(Saved data entries)
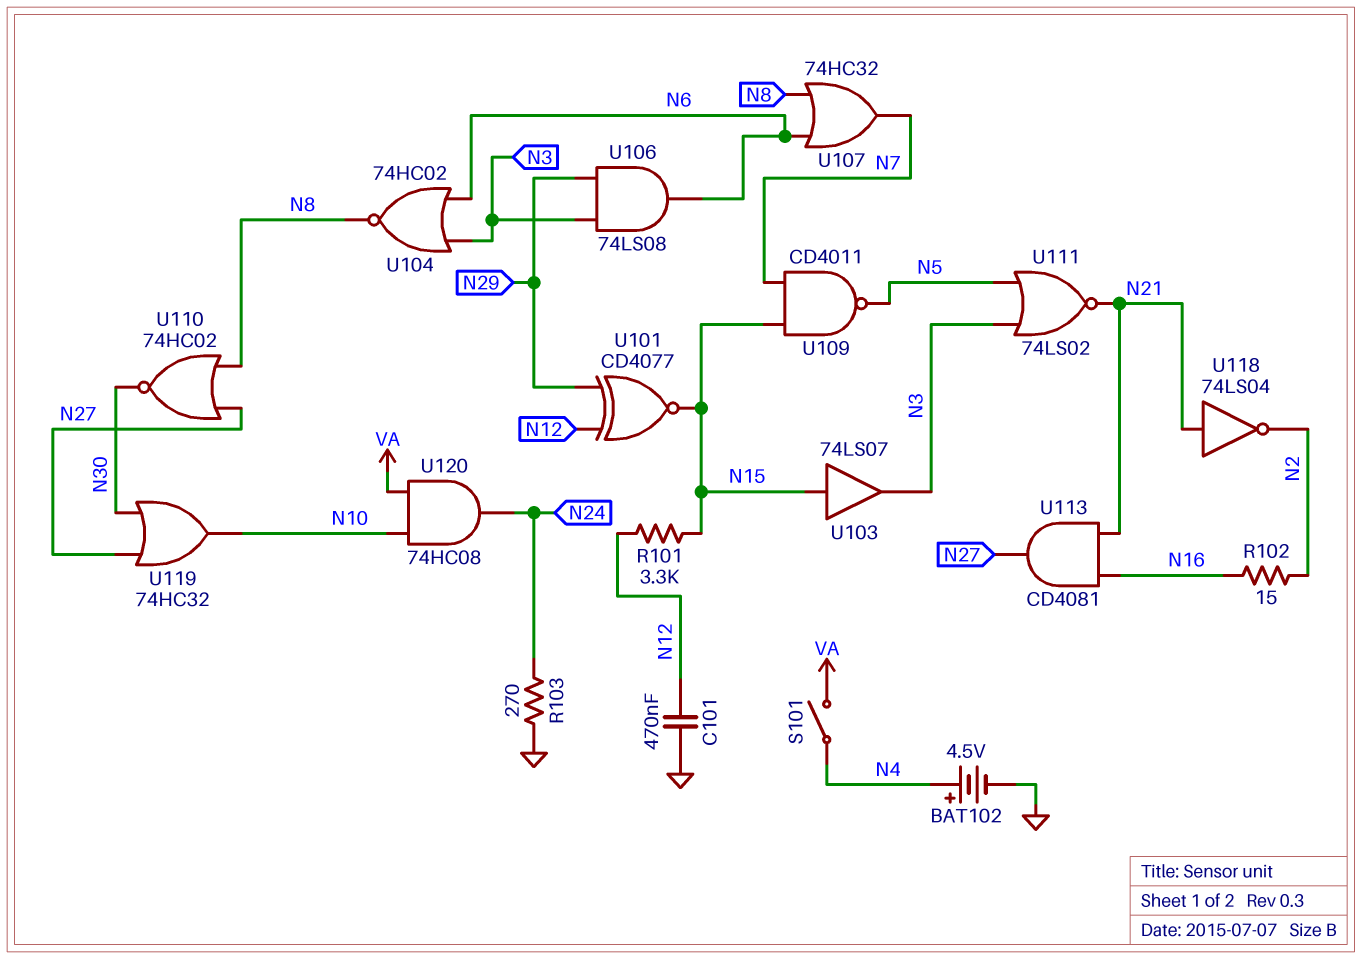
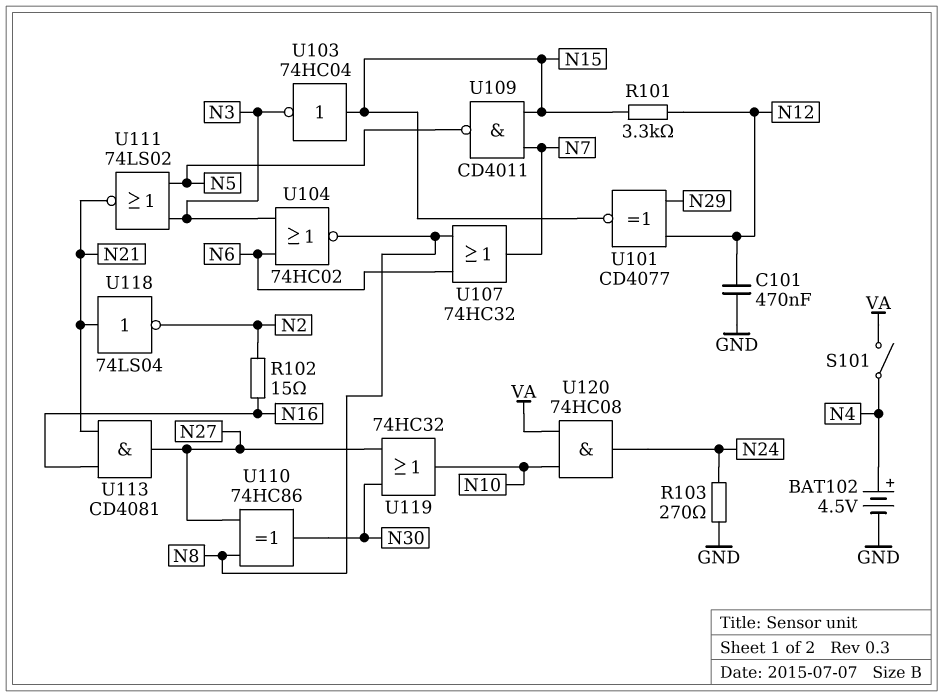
U103: buffer 74LS07 (in N15, out N3) -> NOT 74HC04 (in N15, out N3)
U106: AND 74LS08 (in N3, in N29, out N6) -> none
U110: NOR 74HC02 (in N8, in N27, out N30) -> XOR 74HC86 (in N8, in N27, out N30)

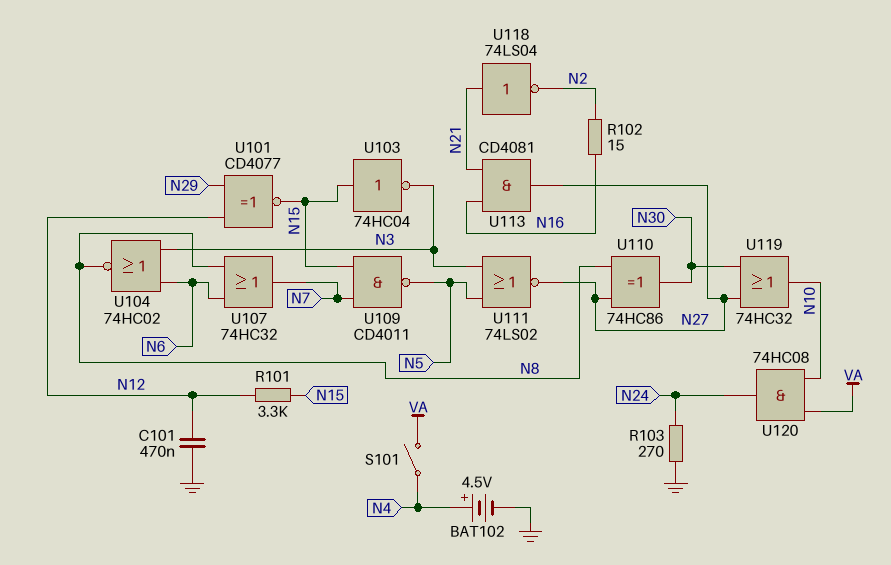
U111: NOR 74LS02 (in N3, in N5, out N21) -> NOR 74LS02 (in N3, in N5, out N27)

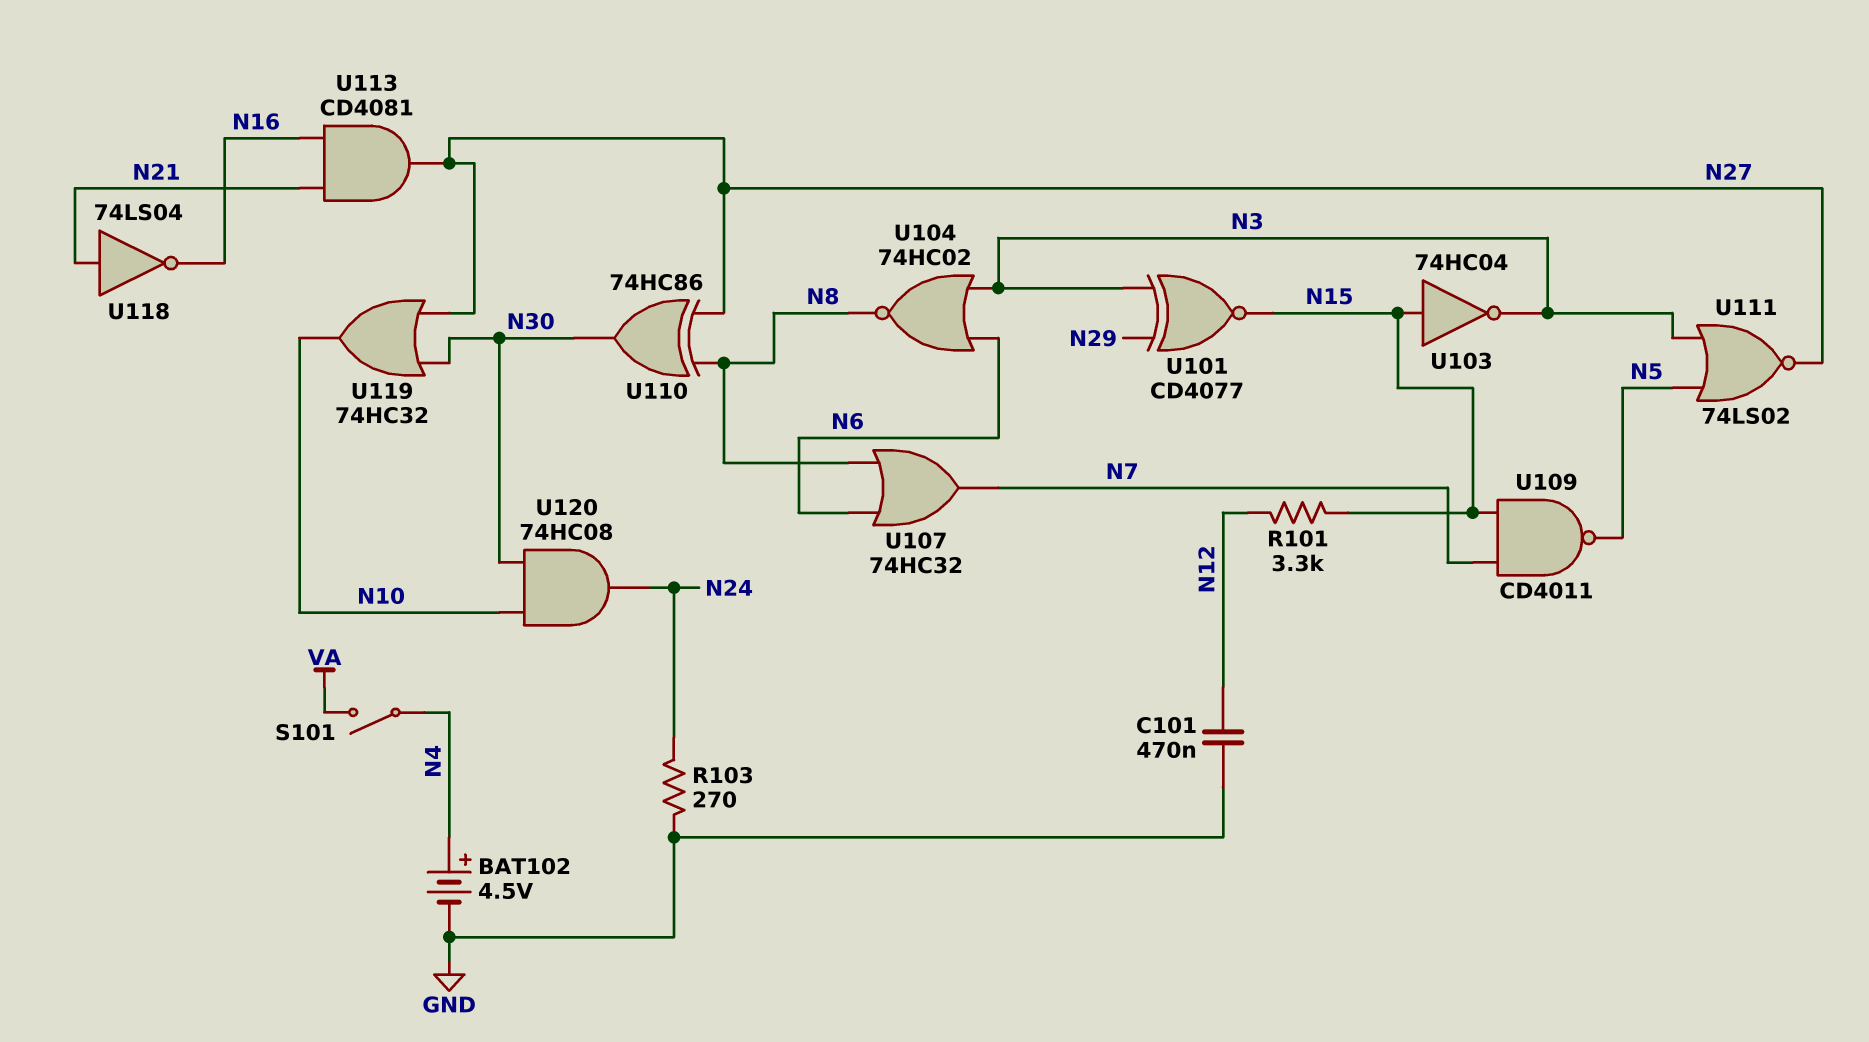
R102: 15 (N2, N16) -> none
U101: XNOR CD4077 (in N12, in N29, out N15) -> XNOR CD4077 (in N3, in N29, out N15)
U118: NOT 74LS04 (in N21, out N2) -> NOT 74LS04 (in N21, out N16)
U120: AND 74HC08 (in N10, in VA, out N24) -> AND 74HC08 (in N10, in N30, out N24)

* _Problem statement_: The answer must consist of every line from the data that contains the word "none".

* _Problem solution_:
U106: AND 74LS08 (in N3, in N29, out N6) -> none
R102: 15 (N2, N16) -> none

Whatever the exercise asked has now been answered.